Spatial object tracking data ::
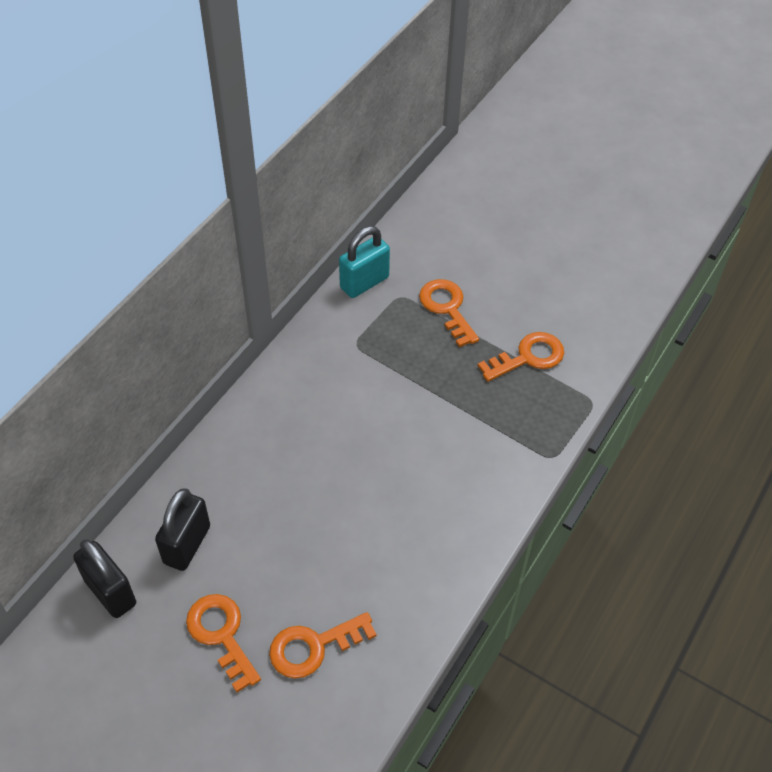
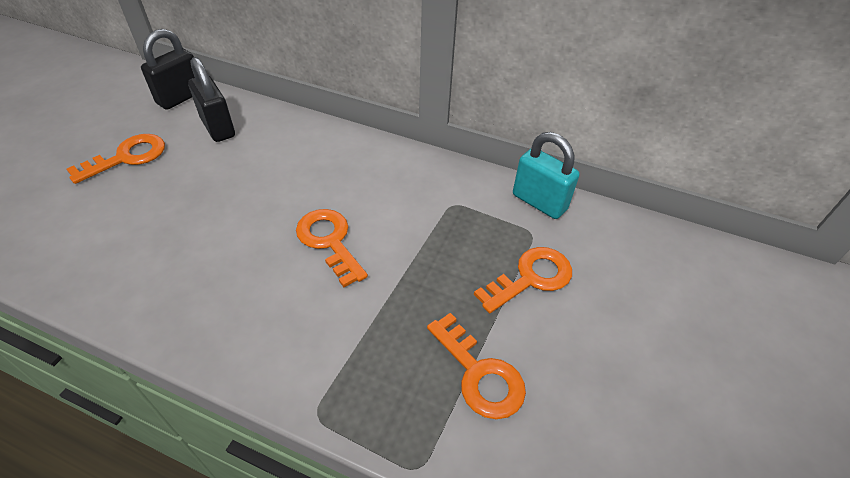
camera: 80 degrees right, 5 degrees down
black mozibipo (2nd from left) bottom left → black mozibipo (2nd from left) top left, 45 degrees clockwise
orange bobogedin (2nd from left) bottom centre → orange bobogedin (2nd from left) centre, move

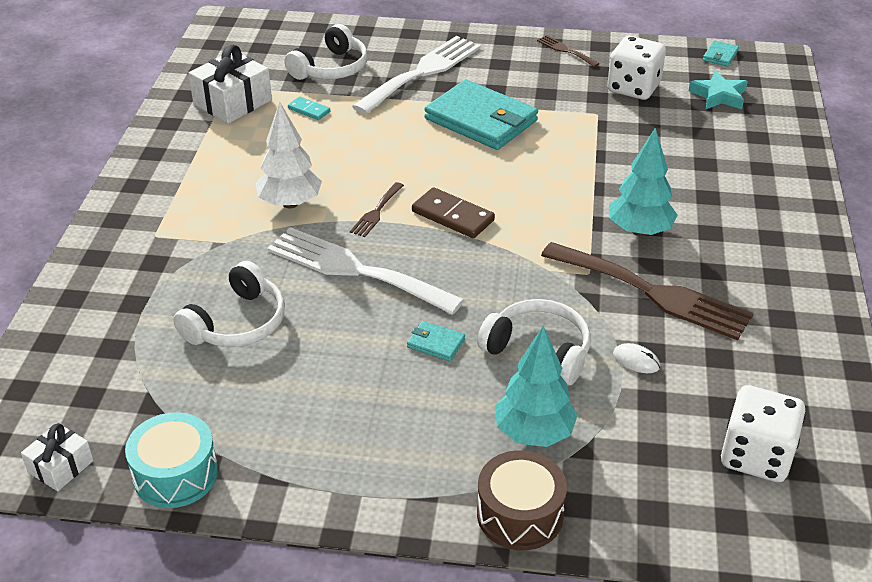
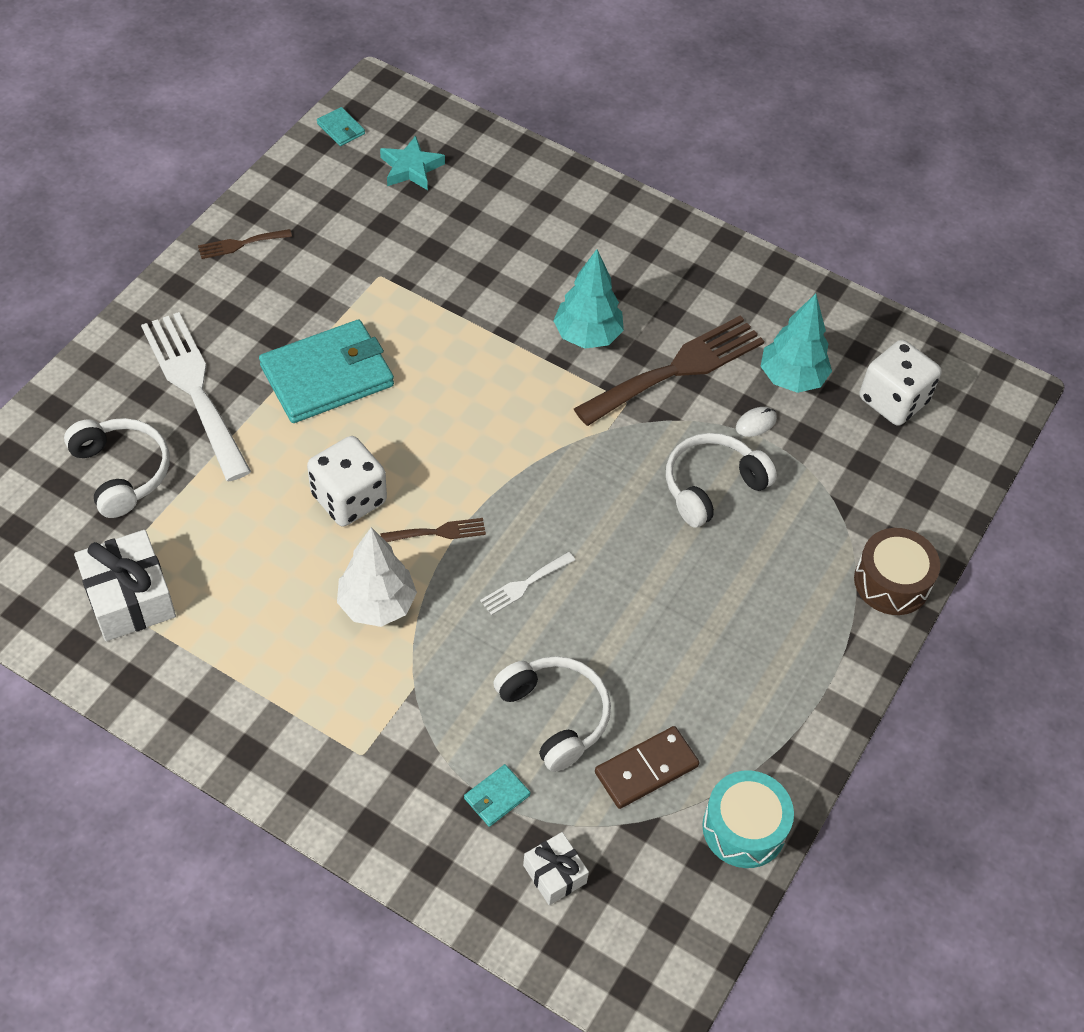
camera: 70 degrees left, 15 degrees up
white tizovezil (1st from left) top right → white tizovezil (1st from left) middle left, move
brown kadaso (1st from left in the first image) centre → brown kadaso (2nd from left) centre, 60 degrees counterclockwise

Task prompt ::
Copy all the lines above that hold the string "right".

Exercise solution ::
camera: 80 degrees right, 5 degrees down
white tizovezil (1st from left) top right → white tizovezil (1st from left) middle left, move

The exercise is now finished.